*Task prompt:*
A single number is required: how many lines in the records below contain "none".

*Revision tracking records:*

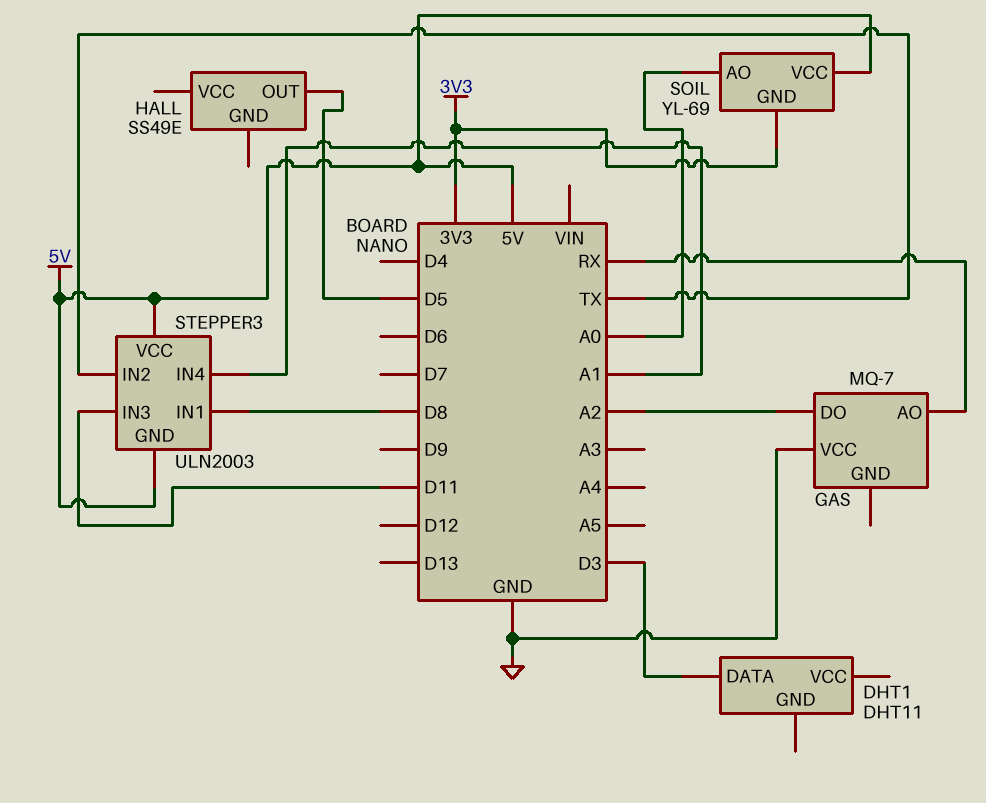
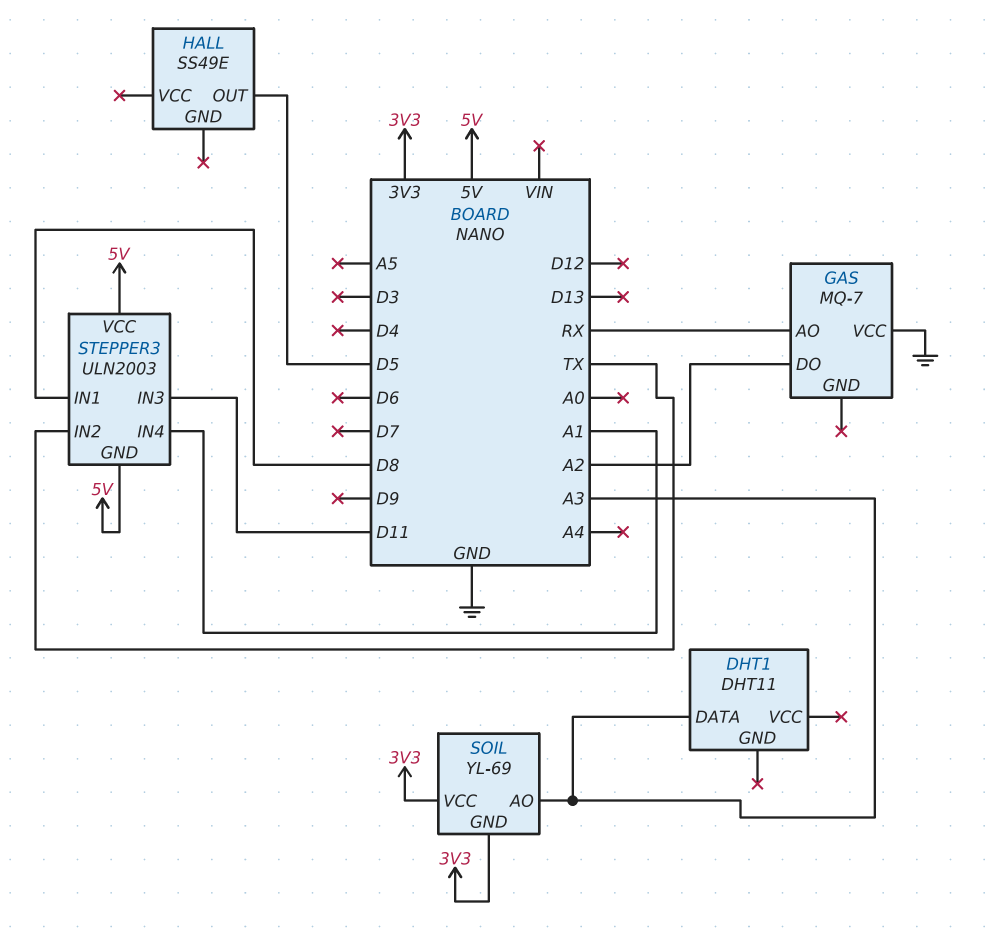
DHT1 pin DATA: D3 -> A3
SOIL pin AO: A0 -> A3
SOIL pin VCC: 5V -> 3V3

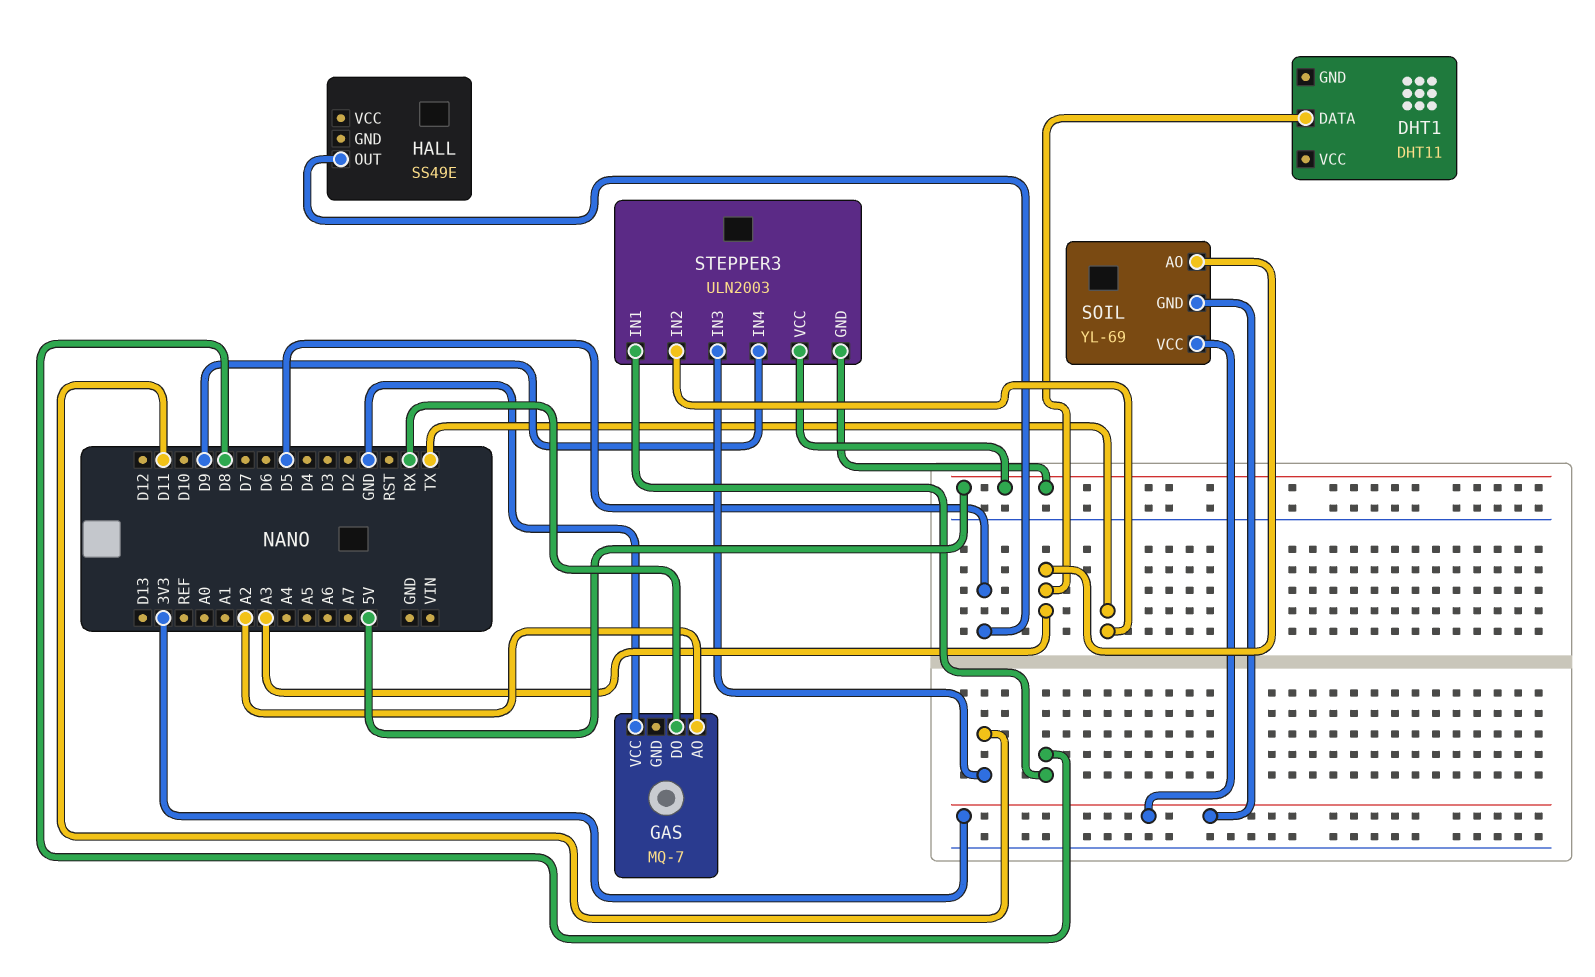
GAS pin AO: RX -> A2
GAS pin DO: A2 -> RX
STEPPER3 pin IN4: A1 -> D9

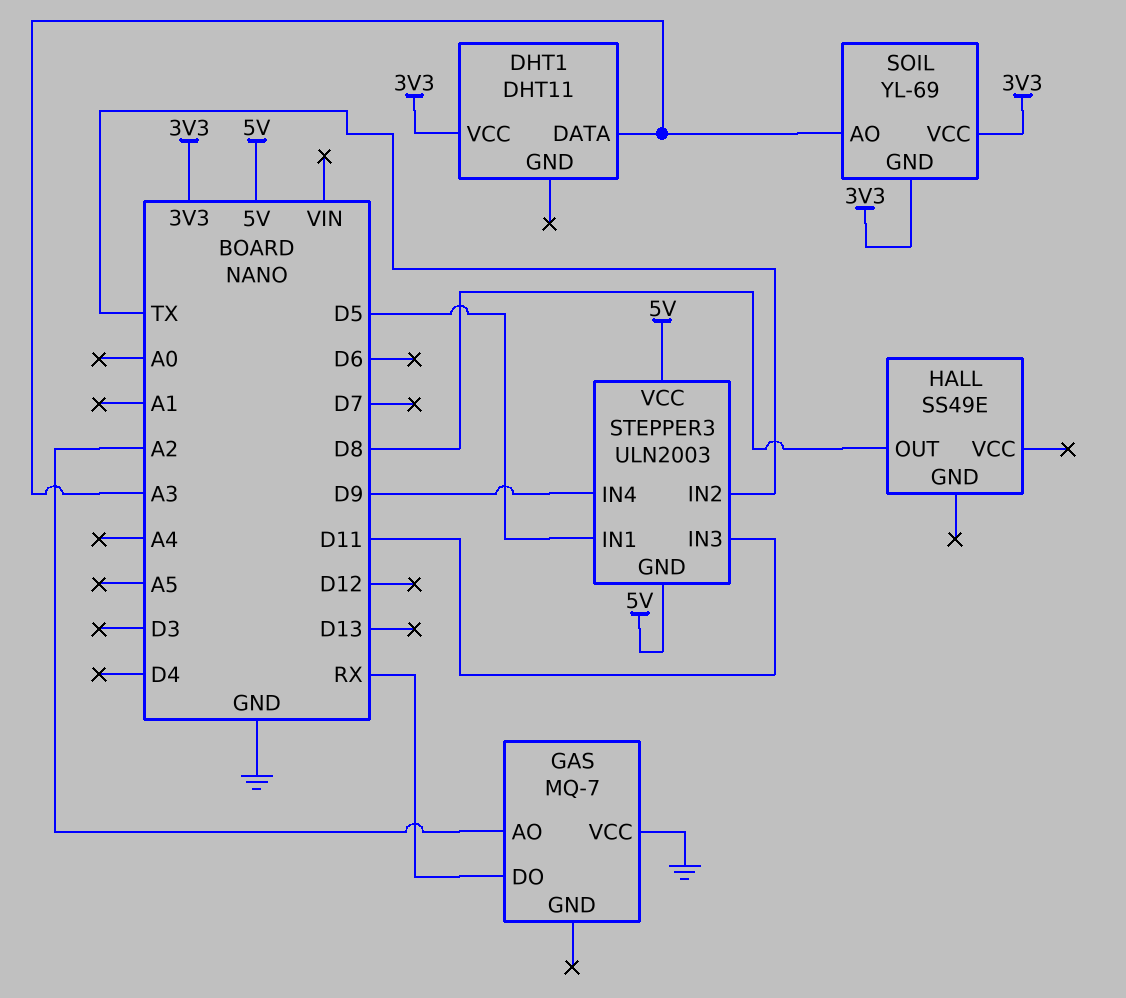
DHT1 pin VCC: none -> 3V3
HALL pin OUT: D5 -> D8
STEPPER3 pin IN1: D8 -> D5

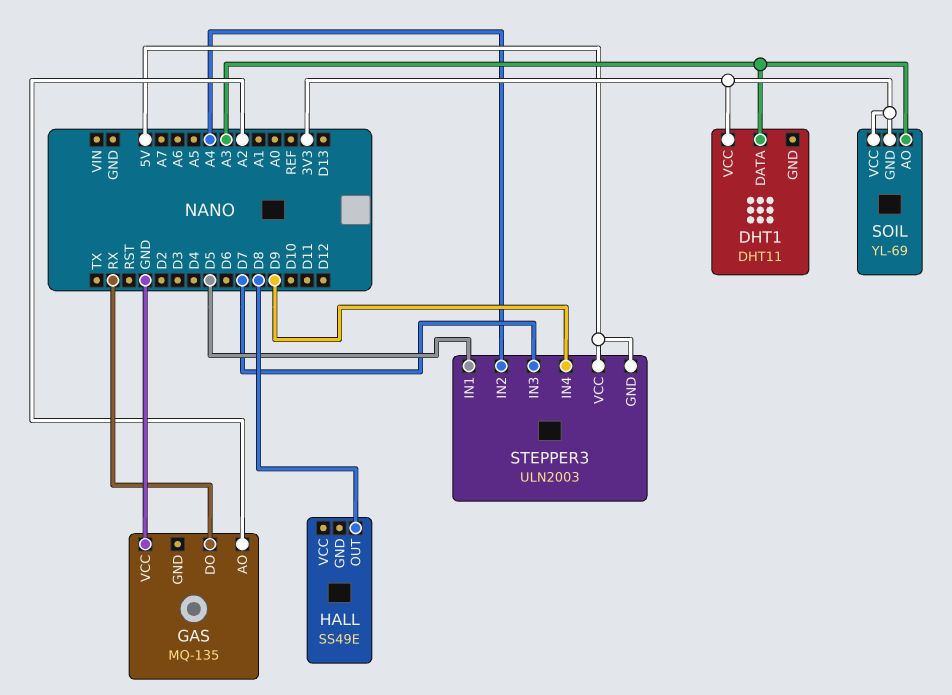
GAS: MQ-7 -> MQ-135
STEPPER3 pin IN2: TX -> A4
STEPPER3 pin IN3: D11 -> D7

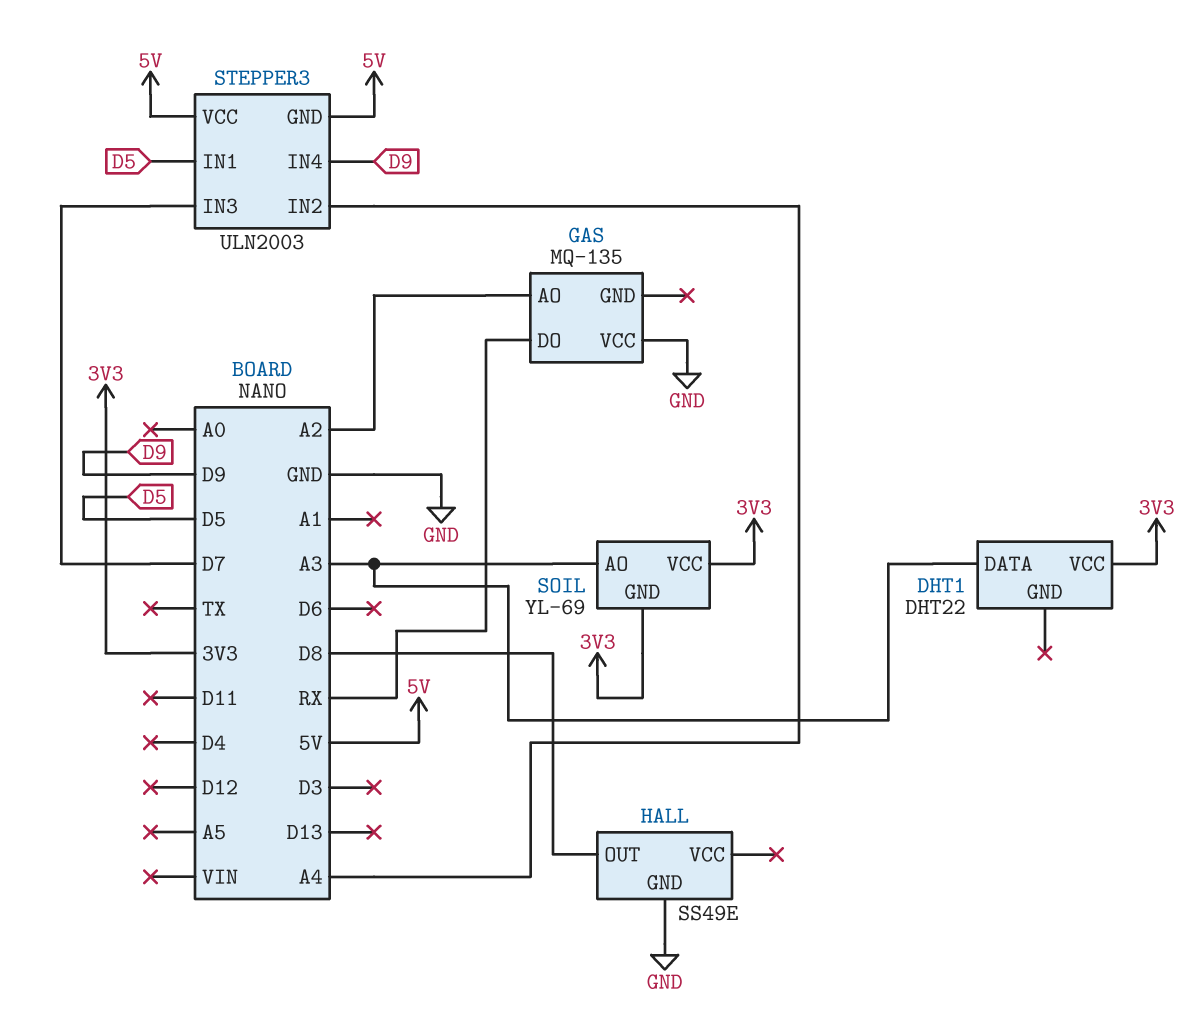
DHT1: DHT11 -> DHT22
HALL pin GND: none -> GND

*Output of the task:*
2